**About this task:** Your response should be every line from the entries that includes the string "grey".

Material supplied below:

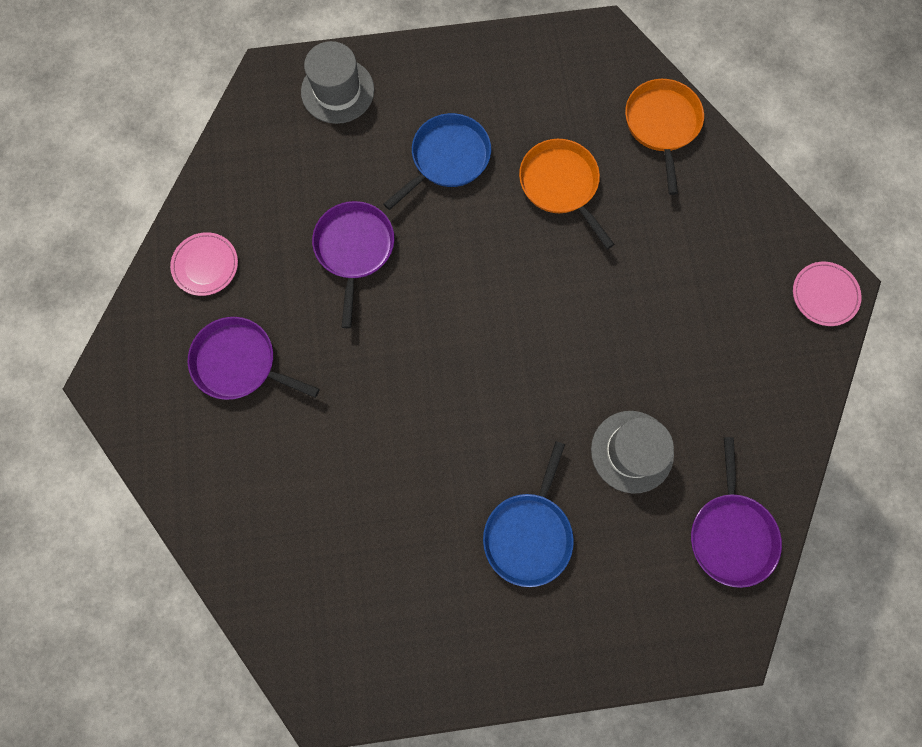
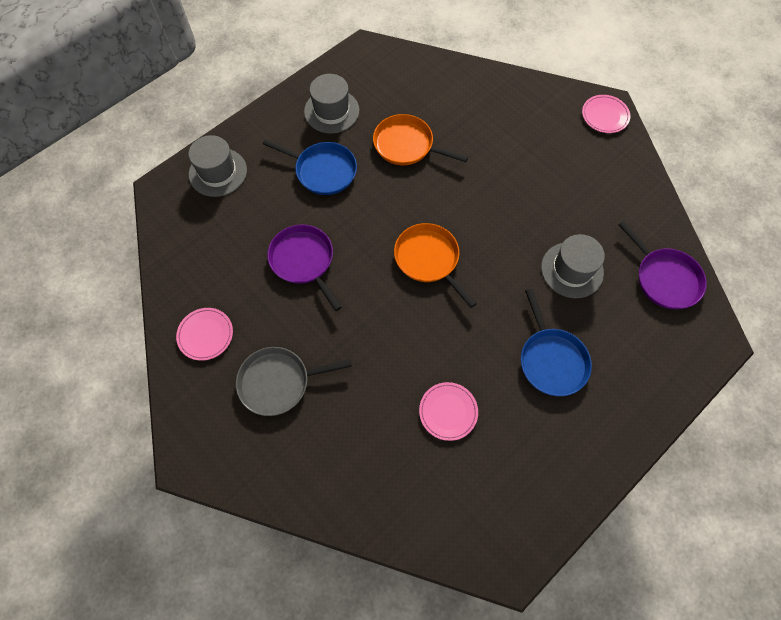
camera: 35 degrees left, 10 degrees down
(239, 362) = (278, 382): purple pan -> grey pan
(381, 510) = (448, 411): none -> pink plate
(447, 158) = (323, 171): blue pan -> blue pan turned 105 degrees clockwise
(508, 92) = (331, 111): none -> grey hat
(661, 125) = (439, 78): orange pan -> orange pan (428, 259)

End of Material supplied.

**Reply:**
(239, 362) = (278, 382): purple pan -> grey pan
(508, 92) = (331, 111): none -> grey hat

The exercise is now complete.